- **Problem statement**
The lines below that include "fish" are to be found and copied.
Dataset extract section start
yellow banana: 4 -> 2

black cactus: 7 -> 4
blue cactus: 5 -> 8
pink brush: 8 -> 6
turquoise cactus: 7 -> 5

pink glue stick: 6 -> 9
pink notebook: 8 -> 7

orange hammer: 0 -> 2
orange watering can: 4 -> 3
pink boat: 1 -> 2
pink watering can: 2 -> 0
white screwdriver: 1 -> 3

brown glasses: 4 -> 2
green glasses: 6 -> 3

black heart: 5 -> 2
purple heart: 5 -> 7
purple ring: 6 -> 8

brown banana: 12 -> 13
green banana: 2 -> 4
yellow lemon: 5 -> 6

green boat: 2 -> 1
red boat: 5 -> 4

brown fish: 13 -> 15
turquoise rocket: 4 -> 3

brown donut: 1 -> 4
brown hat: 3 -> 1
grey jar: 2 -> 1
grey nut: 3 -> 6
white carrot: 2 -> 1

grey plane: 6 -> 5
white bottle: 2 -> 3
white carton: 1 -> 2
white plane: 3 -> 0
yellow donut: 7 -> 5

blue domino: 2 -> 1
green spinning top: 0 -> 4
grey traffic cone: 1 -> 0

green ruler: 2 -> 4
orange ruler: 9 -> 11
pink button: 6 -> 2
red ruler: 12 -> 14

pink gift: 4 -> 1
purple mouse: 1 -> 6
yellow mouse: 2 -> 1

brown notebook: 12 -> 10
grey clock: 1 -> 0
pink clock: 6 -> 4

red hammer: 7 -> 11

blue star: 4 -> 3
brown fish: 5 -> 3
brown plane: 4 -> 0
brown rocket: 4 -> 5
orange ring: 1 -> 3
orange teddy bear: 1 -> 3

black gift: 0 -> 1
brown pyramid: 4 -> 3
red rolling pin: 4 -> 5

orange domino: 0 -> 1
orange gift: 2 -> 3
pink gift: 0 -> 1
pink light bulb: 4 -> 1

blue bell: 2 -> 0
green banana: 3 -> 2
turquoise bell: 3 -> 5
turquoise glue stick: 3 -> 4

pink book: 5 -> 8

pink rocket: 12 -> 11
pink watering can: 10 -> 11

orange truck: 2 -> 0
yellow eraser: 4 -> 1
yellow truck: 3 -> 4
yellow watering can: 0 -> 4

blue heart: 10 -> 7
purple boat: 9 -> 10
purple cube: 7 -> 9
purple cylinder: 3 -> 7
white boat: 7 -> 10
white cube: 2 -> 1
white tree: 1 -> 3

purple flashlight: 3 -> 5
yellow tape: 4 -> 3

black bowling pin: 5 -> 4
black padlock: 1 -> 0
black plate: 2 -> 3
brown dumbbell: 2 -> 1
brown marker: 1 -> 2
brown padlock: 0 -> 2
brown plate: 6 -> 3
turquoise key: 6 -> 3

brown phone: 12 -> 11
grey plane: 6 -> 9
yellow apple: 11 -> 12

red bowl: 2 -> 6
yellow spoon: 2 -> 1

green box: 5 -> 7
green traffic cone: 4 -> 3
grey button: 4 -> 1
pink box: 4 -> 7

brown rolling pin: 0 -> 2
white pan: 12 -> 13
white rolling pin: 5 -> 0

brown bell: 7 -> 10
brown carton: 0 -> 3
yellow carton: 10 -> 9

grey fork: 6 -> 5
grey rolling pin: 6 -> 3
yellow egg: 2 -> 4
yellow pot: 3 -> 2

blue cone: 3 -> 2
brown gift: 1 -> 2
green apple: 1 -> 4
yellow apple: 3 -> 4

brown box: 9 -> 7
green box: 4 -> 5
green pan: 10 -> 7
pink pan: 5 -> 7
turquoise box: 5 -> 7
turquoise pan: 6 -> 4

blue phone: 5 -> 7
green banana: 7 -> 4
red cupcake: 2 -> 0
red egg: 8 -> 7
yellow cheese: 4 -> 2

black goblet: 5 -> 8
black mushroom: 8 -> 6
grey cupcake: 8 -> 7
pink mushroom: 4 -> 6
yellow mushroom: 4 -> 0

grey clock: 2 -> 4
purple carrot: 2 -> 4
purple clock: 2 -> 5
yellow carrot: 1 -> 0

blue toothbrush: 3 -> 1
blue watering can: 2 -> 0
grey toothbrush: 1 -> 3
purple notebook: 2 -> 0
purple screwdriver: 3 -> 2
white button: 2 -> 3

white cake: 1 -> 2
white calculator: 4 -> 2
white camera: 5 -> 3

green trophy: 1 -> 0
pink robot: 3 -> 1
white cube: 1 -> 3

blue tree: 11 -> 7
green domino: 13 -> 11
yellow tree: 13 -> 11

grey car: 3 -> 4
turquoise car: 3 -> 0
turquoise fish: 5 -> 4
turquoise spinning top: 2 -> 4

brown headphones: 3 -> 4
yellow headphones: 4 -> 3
Dataset extract section end
- **Exercise result**
brown fish: 13 -> 15
brown fish: 5 -> 3
turquoise fish: 5 -> 4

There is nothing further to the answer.